▶ Activity
The answer must consist of the listing, reproduced exactly.
++++ Recorded data ++++
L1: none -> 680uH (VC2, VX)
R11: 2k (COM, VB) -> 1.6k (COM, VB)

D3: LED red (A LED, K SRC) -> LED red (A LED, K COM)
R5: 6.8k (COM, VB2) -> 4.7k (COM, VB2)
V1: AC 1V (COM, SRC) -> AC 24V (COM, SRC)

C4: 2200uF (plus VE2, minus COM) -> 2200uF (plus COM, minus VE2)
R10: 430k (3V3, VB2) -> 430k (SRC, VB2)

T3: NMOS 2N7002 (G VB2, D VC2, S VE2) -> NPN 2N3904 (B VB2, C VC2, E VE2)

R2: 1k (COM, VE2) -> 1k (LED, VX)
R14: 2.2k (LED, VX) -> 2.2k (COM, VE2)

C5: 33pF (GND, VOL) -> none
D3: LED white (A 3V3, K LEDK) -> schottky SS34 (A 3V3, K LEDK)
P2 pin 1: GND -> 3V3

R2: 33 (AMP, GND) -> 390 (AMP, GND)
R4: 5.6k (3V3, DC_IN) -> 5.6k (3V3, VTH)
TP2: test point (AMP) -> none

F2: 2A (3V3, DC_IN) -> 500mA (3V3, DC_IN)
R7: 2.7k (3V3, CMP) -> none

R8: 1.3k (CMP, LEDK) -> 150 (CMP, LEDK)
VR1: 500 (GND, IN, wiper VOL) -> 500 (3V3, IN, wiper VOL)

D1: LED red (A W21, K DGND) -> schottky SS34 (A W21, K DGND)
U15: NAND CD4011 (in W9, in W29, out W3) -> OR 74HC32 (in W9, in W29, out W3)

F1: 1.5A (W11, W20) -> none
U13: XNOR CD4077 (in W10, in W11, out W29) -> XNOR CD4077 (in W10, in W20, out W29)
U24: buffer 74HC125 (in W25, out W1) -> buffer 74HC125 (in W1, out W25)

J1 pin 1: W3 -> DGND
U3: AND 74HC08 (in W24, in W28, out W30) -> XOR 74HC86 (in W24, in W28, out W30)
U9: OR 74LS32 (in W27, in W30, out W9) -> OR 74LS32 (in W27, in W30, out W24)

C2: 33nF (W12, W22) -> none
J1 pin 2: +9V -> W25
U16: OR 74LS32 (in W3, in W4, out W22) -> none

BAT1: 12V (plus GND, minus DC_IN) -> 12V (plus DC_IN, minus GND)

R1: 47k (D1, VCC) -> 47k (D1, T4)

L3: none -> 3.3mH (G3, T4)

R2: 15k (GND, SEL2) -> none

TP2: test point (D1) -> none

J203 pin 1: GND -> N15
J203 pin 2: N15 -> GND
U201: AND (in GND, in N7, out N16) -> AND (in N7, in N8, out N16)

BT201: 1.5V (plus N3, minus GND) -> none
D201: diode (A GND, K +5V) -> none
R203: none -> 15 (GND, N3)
++++
▶ Problem solution
L1: none -> 680uH (VC2, VX)
R11: 2k (COM, VB) -> 1.6k (COM, VB)

D3: LED red (A LED, K SRC) -> LED red (A LED, K COM)
R5: 6.8k (COM, VB2) -> 4.7k (COM, VB2)
V1: AC 1V (COM, SRC) -> AC 24V (COM, SRC)

C4: 2200uF (plus VE2, minus COM) -> 2200uF (plus COM, minus VE2)
R10: 430k (3V3, VB2) -> 430k (SRC, VB2)

T3: NMOS 2N7002 (G VB2, D VC2, S VE2) -> NPN 2N3904 (B VB2, C VC2, E VE2)

R2: 1k (COM, VE2) -> 1k (LED, VX)
R14: 2.2k (LED, VX) -> 2.2k (COM, VE2)

C5: 33pF (GND, VOL) -> none
D3: LED white (A 3V3, K LEDK) -> schottky SS34 (A 3V3, K LEDK)
P2 pin 1: GND -> 3V3

R2: 33 (AMP, GND) -> 390 (AMP, GND)
R4: 5.6k (3V3, DC_IN) -> 5.6k (3V3, VTH)
TP2: test point (AMP) -> none

F2: 2A (3V3, DC_IN) -> 500mA (3V3, DC_IN)
R7: 2.7k (3V3, CMP) -> none

R8: 1.3k (CMP, LEDK) -> 150 (CMP, LEDK)
VR1: 500 (GND, IN, wiper VOL) -> 500 (3V3, IN, wiper VOL)

D1: LED red (A W21, K DGND) -> schottky SS34 (A W21, K DGND)
U15: NAND CD4011 (in W9, in W29, out W3) -> OR 74HC32 (in W9, in W29, out W3)

F1: 1.5A (W11, W20) -> none
U13: XNOR CD4077 (in W10, in W11, out W29) -> XNOR CD4077 (in W10, in W20, out W29)
U24: buffer 74HC125 (in W25, out W1) -> buffer 74HC125 (in W1, out W25)

J1 pin 1: W3 -> DGND
U3: AND 74HC08 (in W24, in W28, out W30) -> XOR 74HC86 (in W24, in W28, out W30)
U9: OR 74LS32 (in W27, in W30, out W9) -> OR 74LS32 (in W27, in W30, out W24)

C2: 33nF (W12, W22) -> none
J1 pin 2: +9V -> W25
U16: OR 74LS32 (in W3, in W4, out W22) -> none

BAT1: 12V (plus GND, minus DC_IN) -> 12V (plus DC_IN, minus GND)

R1: 47k (D1, VCC) -> 47k (D1, T4)

L3: none -> 3.3mH (G3, T4)

R2: 15k (GND, SEL2) -> none

TP2: test point (D1) -> none

J203 pin 1: GND -> N15
J203 pin 2: N15 -> GND
U201: AND (in GND, in N7, out N16) -> AND (in N7, in N8, out N16)

BT201: 1.5V (plus N3, minus GND) -> none
D201: diode (A GND, K +5V) -> none
R203: none -> 15 (GND, N3)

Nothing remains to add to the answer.